:: What the task requires ::
Copy the data from the first line through the line with "green cross at", swapping each "semicircle" for "half circle" and changing nothing else.

◆ ◆ ◆ ◆ ◆

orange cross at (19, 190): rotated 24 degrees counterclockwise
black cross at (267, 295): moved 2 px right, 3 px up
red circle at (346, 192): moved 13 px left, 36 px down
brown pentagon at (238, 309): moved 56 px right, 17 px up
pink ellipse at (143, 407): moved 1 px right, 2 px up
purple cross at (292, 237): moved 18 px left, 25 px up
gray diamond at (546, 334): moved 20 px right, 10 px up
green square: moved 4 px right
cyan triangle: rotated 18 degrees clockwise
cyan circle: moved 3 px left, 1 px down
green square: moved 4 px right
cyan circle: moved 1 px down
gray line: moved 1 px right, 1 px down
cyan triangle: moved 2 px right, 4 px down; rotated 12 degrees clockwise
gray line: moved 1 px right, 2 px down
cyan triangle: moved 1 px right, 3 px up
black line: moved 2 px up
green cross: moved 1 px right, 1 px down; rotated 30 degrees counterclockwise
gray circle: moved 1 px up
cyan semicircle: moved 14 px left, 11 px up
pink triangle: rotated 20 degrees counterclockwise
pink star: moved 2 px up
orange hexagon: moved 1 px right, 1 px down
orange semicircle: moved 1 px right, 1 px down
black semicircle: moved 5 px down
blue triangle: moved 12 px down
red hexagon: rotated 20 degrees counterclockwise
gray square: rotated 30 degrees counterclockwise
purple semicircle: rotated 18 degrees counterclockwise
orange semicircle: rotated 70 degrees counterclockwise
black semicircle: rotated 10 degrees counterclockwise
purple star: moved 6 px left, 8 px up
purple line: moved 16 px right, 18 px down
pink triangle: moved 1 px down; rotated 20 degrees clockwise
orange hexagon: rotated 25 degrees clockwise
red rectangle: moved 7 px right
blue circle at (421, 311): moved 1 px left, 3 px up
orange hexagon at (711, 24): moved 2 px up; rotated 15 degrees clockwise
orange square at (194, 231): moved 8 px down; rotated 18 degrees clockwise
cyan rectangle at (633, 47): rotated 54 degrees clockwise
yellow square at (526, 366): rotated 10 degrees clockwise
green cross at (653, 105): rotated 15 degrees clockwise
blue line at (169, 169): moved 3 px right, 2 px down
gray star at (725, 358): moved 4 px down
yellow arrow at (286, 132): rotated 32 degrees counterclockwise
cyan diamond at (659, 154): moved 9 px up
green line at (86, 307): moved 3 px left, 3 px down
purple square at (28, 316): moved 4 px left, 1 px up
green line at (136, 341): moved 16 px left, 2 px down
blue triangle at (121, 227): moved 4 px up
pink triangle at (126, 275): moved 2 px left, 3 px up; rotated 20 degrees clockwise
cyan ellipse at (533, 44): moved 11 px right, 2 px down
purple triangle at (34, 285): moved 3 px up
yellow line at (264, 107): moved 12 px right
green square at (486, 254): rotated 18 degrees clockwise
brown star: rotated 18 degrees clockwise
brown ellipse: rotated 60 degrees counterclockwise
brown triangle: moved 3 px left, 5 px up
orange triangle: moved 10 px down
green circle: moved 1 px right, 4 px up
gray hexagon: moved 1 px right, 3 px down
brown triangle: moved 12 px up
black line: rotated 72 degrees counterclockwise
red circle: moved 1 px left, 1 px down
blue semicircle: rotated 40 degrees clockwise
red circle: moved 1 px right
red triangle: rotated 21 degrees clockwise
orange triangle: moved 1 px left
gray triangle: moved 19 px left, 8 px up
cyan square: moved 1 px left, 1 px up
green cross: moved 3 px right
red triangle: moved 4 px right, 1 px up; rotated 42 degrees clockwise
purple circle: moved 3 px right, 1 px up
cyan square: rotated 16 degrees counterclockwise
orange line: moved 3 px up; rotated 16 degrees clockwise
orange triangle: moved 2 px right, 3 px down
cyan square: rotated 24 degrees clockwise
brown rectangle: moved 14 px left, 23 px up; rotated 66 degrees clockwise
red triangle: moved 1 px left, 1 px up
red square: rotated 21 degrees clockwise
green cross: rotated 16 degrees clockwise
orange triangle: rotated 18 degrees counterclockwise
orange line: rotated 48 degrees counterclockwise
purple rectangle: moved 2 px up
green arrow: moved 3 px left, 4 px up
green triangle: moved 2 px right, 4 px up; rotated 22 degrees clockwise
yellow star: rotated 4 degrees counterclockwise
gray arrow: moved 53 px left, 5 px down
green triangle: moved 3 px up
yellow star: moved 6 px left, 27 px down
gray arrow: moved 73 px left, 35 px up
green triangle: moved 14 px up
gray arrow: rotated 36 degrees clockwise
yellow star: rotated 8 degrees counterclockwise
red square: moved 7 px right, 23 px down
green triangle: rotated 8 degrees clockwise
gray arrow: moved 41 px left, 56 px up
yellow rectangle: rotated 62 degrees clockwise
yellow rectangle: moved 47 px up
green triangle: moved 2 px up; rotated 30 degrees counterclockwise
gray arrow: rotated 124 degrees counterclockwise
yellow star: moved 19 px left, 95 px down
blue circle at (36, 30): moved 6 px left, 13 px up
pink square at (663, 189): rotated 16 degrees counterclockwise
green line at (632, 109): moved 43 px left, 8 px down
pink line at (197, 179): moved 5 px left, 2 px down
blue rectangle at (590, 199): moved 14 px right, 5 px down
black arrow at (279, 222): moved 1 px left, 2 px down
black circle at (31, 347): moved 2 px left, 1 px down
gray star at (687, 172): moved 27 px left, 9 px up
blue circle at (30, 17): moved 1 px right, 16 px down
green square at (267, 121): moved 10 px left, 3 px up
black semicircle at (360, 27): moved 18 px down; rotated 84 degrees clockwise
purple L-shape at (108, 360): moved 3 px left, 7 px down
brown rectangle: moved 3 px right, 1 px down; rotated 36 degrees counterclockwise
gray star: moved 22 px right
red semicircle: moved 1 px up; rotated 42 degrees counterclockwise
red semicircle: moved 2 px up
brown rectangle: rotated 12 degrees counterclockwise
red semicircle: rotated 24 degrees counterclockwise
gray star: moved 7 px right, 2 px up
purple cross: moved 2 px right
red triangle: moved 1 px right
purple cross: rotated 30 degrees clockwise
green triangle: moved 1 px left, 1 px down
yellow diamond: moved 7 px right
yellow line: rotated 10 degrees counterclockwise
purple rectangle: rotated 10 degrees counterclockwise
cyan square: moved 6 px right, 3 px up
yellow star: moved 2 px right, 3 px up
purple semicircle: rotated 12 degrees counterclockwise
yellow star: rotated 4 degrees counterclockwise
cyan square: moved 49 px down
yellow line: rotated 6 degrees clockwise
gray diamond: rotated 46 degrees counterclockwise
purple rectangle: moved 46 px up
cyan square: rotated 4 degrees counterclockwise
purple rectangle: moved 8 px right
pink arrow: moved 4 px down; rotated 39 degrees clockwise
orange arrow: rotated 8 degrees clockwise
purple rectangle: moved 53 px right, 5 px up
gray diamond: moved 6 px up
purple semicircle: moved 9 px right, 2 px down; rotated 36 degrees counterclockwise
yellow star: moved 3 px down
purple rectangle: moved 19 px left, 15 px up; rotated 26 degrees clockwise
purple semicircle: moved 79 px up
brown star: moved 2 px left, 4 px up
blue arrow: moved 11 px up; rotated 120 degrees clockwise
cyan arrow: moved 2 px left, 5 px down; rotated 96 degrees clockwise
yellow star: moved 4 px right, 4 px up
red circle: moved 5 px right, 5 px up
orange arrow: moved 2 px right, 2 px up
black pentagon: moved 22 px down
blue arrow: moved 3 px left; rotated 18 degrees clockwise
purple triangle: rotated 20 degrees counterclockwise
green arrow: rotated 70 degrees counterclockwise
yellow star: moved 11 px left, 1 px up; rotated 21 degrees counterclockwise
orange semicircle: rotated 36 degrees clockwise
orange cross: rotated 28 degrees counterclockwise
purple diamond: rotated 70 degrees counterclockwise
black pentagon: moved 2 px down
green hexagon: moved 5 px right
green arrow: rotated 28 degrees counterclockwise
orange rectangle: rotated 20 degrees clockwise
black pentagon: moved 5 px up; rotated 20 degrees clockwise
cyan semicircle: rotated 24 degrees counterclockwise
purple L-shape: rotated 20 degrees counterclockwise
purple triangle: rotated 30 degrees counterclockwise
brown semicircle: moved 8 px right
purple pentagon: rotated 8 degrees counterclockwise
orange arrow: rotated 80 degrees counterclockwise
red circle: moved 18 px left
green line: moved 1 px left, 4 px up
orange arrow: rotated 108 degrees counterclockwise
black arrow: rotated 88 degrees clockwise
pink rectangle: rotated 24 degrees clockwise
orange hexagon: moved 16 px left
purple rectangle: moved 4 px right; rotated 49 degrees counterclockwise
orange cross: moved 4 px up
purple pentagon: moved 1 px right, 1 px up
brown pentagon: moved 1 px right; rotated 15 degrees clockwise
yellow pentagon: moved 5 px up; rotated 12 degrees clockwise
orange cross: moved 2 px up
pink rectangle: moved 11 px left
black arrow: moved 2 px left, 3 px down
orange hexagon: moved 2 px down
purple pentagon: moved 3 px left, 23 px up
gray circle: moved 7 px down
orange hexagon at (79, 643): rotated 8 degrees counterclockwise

◆ ◆ ◆ ◆ ◆

:: Solution ::
orange cross at (19, 190): rotated 24 degrees counterclockwise
black cross at (267, 295): moved 2 px right, 3 px up
red circle at (346, 192): moved 13 px left, 36 px down
brown pentagon at (238, 309): moved 56 px right, 17 px up
pink ellipse at (143, 407): moved 1 px right, 2 px up
purple cross at (292, 237): moved 18 px left, 25 px up
gray diamond at (546, 334): moved 20 px right, 10 px up
green square: moved 4 px right
cyan triangle: rotated 18 degrees clockwise
cyan circle: moved 3 px left, 1 px down
green square: moved 4 px right
cyan circle: moved 1 px down
gray line: moved 1 px right, 1 px down
cyan triangle: moved 2 px right, 4 px down; rotated 12 degrees clockwise
gray line: moved 1 px right, 2 px down
cyan triangle: moved 1 px right, 3 px up
black line: moved 2 px up
green cross: moved 1 px right, 1 px down; rotated 30 degrees counterclockwise
gray circle: moved 1 px up
cyan half circle: moved 14 px left, 11 px up
pink triangle: rotated 20 degrees counterclockwise
pink star: moved 2 px up
orange hexagon: moved 1 px right, 1 px down
orange half circle: moved 1 px right, 1 px down
black half circle: moved 5 px down
blue triangle: moved 12 px down
red hexagon: rotated 20 degrees counterclockwise
gray square: rotated 30 degrees counterclockwise
purple half circle: rotated 18 degrees counterclockwise
orange half circle: rotated 70 degrees counterclockwise
black half circle: rotated 10 degrees counterclockwise
purple star: moved 6 px left, 8 px up
purple line: moved 16 px right, 18 px down
pink triangle: moved 1 px down; rotated 20 degrees clockwise
orange hexagon: rotated 25 degrees clockwise
red rectangle: moved 7 px right
blue circle at (421, 311): moved 1 px left, 3 px up
orange hexagon at (711, 24): moved 2 px up; rotated 15 degrees clockwise
orange square at (194, 231): moved 8 px down; rotated 18 degrees clockwise
cyan rectangle at (633, 47): rotated 54 degrees clockwise
yellow square at (526, 366): rotated 10 degrees clockwise
green cross at (653, 105): rotated 15 degrees clockwise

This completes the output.